Task instructions
Copy the following data exactly and drop the pictures.

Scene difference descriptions
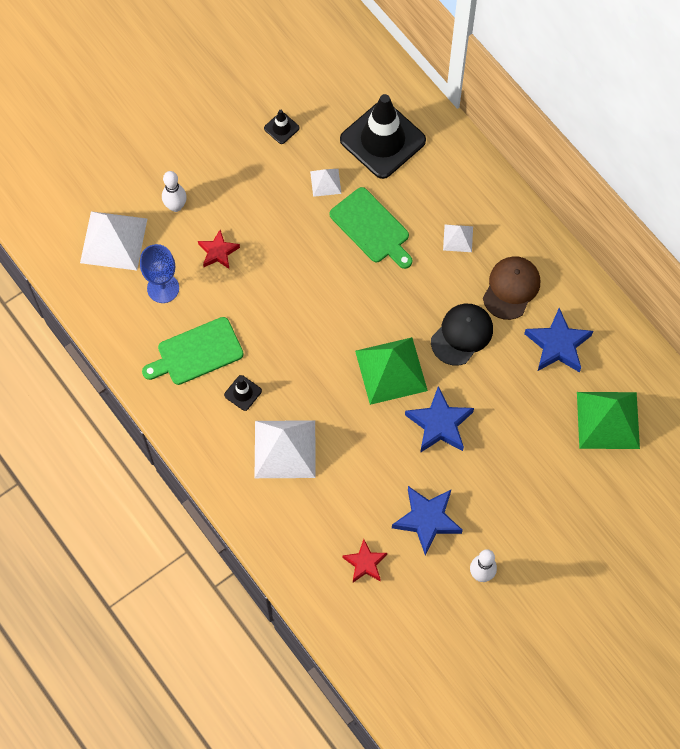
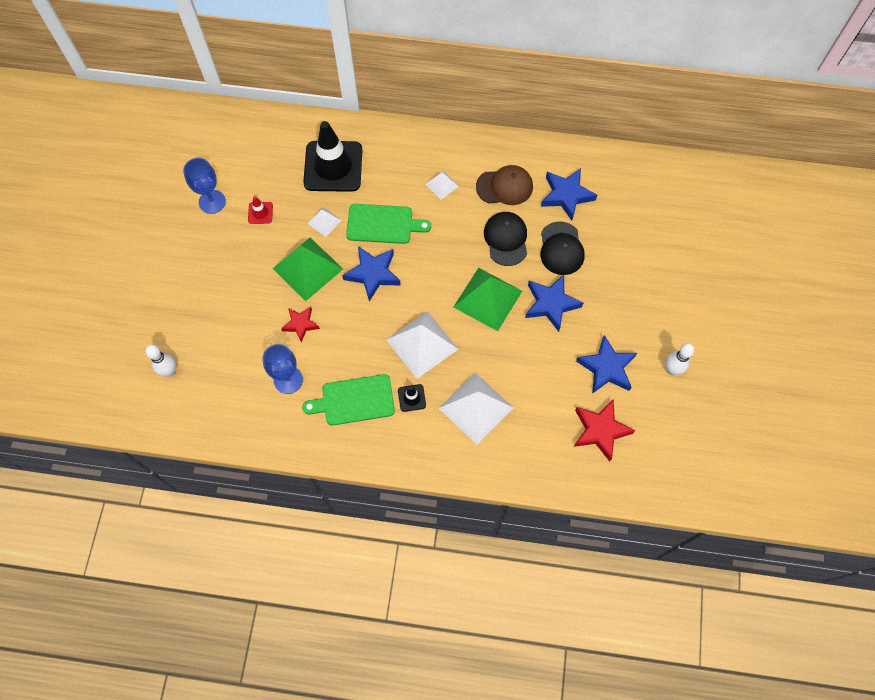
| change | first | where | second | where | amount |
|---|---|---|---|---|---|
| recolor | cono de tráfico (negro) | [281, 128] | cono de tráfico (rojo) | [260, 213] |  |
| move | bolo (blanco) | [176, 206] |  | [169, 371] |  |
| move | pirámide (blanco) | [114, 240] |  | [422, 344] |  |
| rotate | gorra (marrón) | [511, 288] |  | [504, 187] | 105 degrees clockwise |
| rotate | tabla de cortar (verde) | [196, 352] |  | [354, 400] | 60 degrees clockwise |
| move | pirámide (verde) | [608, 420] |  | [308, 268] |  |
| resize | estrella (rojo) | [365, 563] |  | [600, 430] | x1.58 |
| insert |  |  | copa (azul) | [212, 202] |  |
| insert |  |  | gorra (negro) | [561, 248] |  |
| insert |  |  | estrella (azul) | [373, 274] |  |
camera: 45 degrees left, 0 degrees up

Solution to this exercise
| change | first | where | second | where | amount |
|---|---|---|---|---|---|
| recolor | cono de tráfico (negro) | [281, 128] | cono de tráfico (rojo) | [260, 213] |  |
| move | bolo (blanco) | [176, 206] |  | [169, 371] |  |
| move | pirámide (blanco) | [114, 240] |  | [422, 344] |  |
| rotate | gorra (marrón) | [511, 288] |  | [504, 187] | 105 degrees clockwise |
| rotate | tabla de cortar (verde) | [196, 352] |  | [354, 400] | 60 degrees clockwise |
| move | pirámide (verde) | [608, 420] |  | [308, 268] |  |
| resize | estrella (rojo) | [365, 563] |  | [600, 430] | x1.58 |
| insert |  |  | copa (azul) | [212, 202] |  |
| insert |  |  | gorra (negro) | [561, 248] |  |
| insert |  |  | estrella (azul) | [373, 274] |  |
camera: 45 degrees left, 0 degrees up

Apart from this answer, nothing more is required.